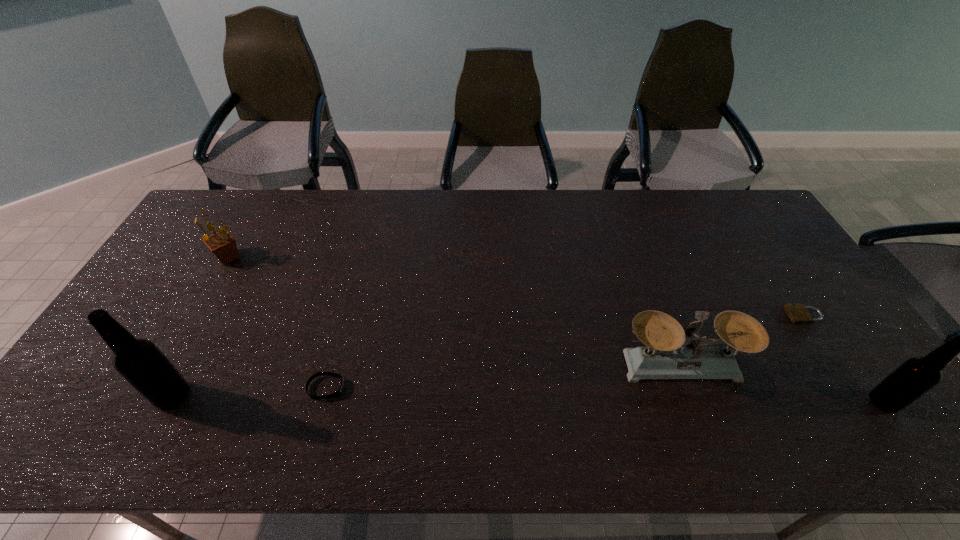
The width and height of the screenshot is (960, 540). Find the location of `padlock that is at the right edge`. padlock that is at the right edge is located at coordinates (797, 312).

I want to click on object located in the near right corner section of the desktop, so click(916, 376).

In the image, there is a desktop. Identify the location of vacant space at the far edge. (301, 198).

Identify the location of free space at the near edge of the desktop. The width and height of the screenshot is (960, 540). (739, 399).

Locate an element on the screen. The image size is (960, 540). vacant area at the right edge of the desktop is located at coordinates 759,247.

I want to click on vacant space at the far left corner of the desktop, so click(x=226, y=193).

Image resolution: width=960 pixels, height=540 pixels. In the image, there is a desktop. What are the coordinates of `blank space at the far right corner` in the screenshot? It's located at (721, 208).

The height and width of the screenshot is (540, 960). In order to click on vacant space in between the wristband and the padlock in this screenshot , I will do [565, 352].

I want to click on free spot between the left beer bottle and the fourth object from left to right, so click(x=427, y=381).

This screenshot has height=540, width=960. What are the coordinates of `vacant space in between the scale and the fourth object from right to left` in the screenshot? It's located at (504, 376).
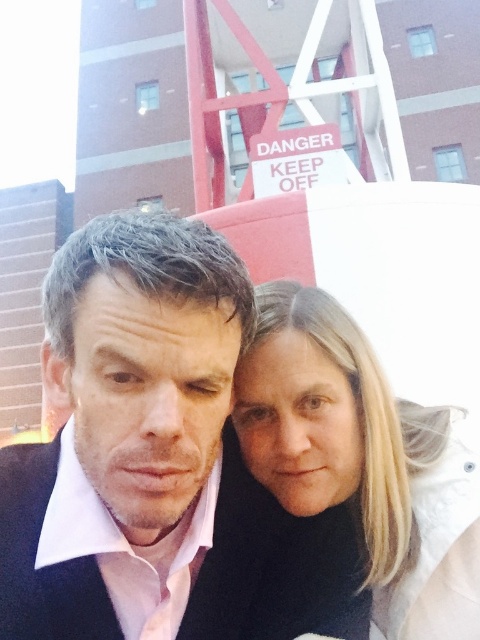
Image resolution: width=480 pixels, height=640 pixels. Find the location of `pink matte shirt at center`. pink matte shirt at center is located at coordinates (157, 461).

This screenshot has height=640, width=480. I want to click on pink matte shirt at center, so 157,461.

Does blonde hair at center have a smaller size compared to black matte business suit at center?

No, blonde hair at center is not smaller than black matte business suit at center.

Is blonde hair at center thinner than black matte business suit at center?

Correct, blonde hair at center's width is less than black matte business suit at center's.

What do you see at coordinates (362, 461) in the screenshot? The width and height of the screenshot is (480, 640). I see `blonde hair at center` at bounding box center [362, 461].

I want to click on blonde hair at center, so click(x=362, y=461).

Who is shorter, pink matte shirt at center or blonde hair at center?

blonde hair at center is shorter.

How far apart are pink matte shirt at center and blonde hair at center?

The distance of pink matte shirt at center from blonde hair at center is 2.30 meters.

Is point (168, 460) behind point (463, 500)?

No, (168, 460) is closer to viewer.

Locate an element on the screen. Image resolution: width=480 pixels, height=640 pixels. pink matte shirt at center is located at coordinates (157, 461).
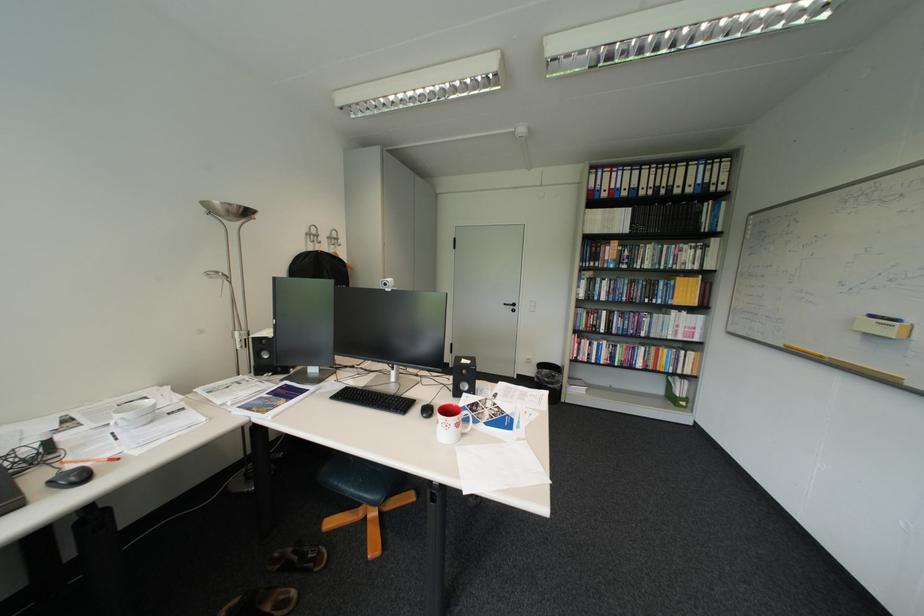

What this task involves: Please quote the listing above word for word, leaving out the pictures.

Answer to the exercise:
The width and height of the screenshot is (960, 540). Find the location of `padlock that is at the right edge`. padlock that is at the right edge is located at coordinates (797, 312).

I want to click on object located in the near right corner section of the desktop, so click(916, 376).

In the image, there is a desktop. Identify the location of vacant space at the far edge. (301, 198).

Identify the location of free space at the near edge of the desktop. The width and height of the screenshot is (960, 540). (739, 399).

Locate an element on the screen. The image size is (960, 540). vacant area at the right edge of the desktop is located at coordinates 759,247.

I want to click on vacant space at the far left corner of the desktop, so click(x=226, y=193).

Image resolution: width=960 pixels, height=540 pixels. In the image, there is a desktop. What are the coordinates of `blank space at the far right corner` in the screenshot? It's located at (721, 208).

The height and width of the screenshot is (540, 960). In order to click on vacant space in between the wristband and the padlock in this screenshot , I will do [565, 352].

I want to click on free spot between the left beer bottle and the fourth object from left to right, so click(x=427, y=381).

This screenshot has height=540, width=960. What are the coordinates of `vacant space in between the scale and the fourth object from right to left` in the screenshot? It's located at (504, 376).
Image resolution: width=480 pixels, height=640 pixels. Find the location of `pink matte shirt at center`. pink matte shirt at center is located at coordinates (157, 461).

This screenshot has height=640, width=480. I want to click on pink matte shirt at center, so 157,461.

Does blonde hair at center have a smaller size compared to black matte business suit at center?

No, blonde hair at center is not smaller than black matte business suit at center.

Is blonde hair at center thinner than black matte business suit at center?

Correct, blonde hair at center's width is less than black matte business suit at center's.

What do you see at coordinates (362, 461) in the screenshot? The width and height of the screenshot is (480, 640). I see `blonde hair at center` at bounding box center [362, 461].

I want to click on blonde hair at center, so click(x=362, y=461).

Who is shorter, pink matte shirt at center or blonde hair at center?

blonde hair at center is shorter.

How far apart are pink matte shirt at center and blonde hair at center?

The distance of pink matte shirt at center from blonde hair at center is 2.30 meters.

Is point (168, 460) behind point (463, 500)?

No, (168, 460) is closer to viewer.

Locate an element on the screen. Image resolution: width=480 pixels, height=640 pixels. pink matte shirt at center is located at coordinates (157, 461).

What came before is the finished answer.